:: PROBLEM DETAILS ::
The lines to copy are those in the listing below that contain the word "turned".

:: MATERIAL FOR THE TASK ::

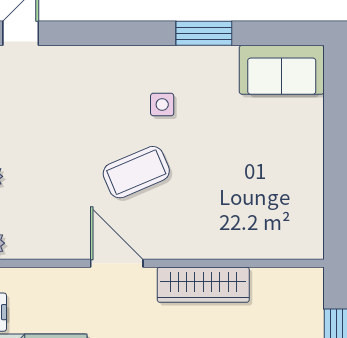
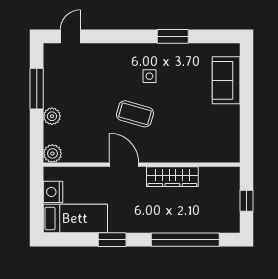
sofa: (282, 70) -> (226, 80), moved, turned 90
coffee table: (136, 172) -> (135, 114), turned 39

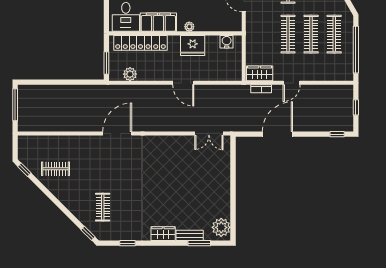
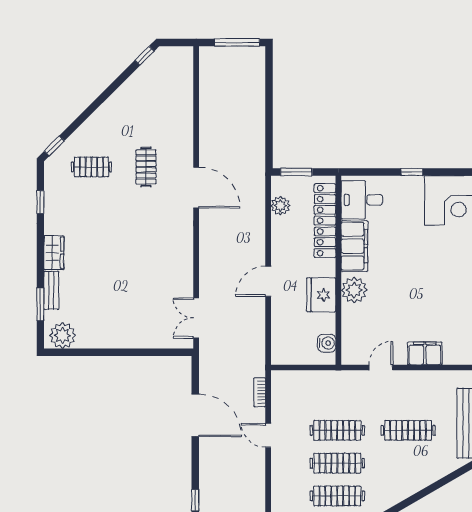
plant: (189, 27) -> (354, 290), width x1.87, depth x1.87
wardrobe: (260, 73) -> (282, 390), removed
clothes rail: (55, 169) -> (146, 167), moved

:: RESULT ::
sofa: (282, 70) -> (226, 80), moved, turned 90
coffee table: (136, 172) -> (135, 114), turned 39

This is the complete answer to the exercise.